• **REQUIREMENT**
Check each line below for the word "square", and copy those that have it.

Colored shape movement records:

####

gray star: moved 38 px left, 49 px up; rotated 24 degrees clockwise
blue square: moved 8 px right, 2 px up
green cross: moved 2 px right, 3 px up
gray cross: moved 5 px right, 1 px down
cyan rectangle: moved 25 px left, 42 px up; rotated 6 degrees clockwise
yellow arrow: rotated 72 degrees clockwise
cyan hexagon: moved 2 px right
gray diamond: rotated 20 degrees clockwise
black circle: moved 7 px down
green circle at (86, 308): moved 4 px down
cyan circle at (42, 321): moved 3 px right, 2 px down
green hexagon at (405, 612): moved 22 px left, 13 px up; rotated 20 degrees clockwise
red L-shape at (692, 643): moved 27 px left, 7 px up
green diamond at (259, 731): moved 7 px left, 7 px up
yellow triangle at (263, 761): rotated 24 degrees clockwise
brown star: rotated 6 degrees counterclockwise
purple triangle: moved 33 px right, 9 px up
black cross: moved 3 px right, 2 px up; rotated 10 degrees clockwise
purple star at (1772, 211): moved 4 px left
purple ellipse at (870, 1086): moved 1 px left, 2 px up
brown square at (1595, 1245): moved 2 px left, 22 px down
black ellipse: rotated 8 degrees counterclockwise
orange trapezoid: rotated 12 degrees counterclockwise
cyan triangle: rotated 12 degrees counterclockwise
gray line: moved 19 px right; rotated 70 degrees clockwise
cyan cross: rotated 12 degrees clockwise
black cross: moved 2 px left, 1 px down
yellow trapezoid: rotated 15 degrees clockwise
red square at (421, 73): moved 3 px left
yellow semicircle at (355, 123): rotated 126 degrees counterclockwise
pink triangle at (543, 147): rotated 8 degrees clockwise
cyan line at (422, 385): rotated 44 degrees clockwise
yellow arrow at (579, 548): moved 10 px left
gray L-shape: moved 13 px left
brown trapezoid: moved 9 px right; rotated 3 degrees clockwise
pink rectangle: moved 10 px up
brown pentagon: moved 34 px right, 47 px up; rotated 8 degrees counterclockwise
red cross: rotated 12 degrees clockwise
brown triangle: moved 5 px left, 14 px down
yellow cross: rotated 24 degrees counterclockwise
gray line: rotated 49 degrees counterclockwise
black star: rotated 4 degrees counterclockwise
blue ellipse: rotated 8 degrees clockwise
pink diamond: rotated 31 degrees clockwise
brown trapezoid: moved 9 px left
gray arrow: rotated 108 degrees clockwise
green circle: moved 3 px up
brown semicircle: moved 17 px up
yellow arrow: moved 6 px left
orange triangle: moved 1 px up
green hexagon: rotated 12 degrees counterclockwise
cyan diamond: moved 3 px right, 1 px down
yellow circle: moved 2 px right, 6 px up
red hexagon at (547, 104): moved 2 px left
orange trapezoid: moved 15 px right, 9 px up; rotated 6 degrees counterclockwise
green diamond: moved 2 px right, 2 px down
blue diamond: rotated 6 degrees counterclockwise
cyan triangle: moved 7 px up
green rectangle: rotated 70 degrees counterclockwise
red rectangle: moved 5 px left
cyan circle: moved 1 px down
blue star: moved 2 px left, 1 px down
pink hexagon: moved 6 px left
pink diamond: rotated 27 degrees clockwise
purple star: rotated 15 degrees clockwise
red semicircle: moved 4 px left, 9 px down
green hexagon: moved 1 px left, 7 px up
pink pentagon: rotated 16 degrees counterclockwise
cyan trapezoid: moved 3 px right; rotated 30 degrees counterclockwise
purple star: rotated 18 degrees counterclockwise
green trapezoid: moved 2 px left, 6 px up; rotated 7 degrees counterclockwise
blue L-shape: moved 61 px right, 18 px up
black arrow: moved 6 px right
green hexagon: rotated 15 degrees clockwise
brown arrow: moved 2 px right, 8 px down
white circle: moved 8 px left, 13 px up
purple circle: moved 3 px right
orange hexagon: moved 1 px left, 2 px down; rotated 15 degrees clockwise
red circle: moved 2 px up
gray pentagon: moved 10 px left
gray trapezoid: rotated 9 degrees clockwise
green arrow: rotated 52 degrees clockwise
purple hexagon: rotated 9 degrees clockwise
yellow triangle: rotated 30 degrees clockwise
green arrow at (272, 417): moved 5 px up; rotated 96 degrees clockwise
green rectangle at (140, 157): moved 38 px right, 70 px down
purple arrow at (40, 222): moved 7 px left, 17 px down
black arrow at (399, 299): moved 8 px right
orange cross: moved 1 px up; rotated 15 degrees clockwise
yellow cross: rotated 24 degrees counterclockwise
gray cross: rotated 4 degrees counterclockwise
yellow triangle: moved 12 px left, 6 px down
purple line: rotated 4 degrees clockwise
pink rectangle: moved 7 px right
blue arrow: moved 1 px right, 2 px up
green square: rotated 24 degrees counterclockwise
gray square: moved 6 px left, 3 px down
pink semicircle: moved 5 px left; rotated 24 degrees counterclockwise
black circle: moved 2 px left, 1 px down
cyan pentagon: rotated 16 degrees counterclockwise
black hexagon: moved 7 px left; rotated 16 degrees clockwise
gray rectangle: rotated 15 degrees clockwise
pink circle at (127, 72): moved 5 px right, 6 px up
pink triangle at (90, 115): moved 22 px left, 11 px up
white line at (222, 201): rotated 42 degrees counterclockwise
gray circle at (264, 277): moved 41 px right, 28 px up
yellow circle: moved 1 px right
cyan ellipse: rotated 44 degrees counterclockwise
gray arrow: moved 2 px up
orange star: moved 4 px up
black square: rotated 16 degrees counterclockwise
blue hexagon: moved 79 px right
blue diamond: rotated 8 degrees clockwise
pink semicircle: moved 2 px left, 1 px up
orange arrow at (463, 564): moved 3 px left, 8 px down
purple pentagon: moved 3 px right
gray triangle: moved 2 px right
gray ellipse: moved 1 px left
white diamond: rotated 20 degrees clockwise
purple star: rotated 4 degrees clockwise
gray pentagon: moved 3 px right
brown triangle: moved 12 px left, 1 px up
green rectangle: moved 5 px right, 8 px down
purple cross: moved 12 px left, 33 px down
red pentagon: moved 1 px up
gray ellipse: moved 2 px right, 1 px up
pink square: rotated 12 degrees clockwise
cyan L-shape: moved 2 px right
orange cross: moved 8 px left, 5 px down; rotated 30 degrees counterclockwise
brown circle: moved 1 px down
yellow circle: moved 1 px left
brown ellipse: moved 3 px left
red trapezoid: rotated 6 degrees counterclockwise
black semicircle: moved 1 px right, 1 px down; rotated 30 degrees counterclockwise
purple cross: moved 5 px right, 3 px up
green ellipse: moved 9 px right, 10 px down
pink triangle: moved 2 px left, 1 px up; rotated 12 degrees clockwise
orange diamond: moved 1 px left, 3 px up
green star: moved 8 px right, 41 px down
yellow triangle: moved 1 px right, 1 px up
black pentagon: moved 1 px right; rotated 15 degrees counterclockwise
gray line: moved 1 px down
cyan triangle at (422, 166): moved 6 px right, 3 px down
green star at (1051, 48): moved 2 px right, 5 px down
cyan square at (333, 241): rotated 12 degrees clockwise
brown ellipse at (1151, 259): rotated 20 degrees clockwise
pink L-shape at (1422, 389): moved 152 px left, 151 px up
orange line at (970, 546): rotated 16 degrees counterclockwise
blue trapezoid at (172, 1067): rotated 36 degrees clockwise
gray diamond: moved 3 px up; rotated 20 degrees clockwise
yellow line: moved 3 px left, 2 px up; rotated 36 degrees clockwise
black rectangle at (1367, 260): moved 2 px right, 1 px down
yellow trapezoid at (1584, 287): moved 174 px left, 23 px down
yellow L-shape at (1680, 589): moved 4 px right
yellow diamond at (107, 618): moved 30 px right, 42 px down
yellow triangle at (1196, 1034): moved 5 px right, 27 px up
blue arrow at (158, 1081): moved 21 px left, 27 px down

####

• **OUTPUT BELOW**
blue square: moved 8 px right, 2 px up
brown square at (1595, 1245): moved 2 px left, 22 px down
red square at (421, 73): moved 3 px left
green square: rotated 24 degrees counterclockwise
gray square: moved 6 px left, 3 px down
black square: rotated 16 degrees counterclockwise
pink square: rotated 12 degrees clockwise
cyan square at (333, 241): rotated 12 degrees clockwise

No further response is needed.